_What you should do:_
The answer should be a single number: how many lines in the material contain "none".

_Available data:_
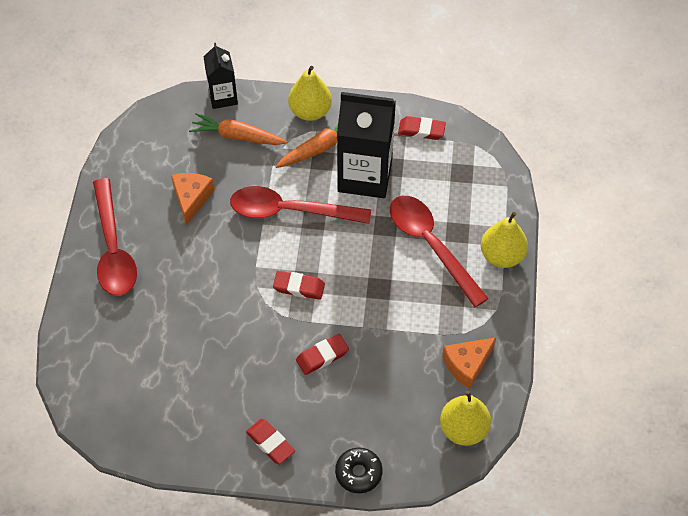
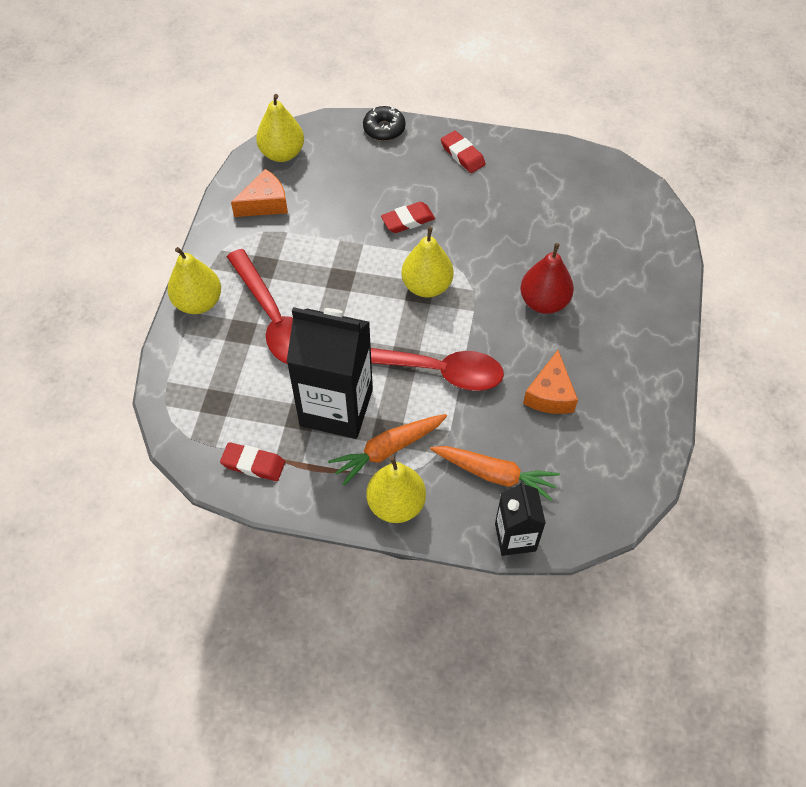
camera: 175 degrees left, 0 degrees up
(113, 249) = (636, 341): red spoon -> none
(192, 279) = (544, 302): none -> red pear
(299, 287) = (427, 286): red eraser -> yellow pear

_Output of the task:_
2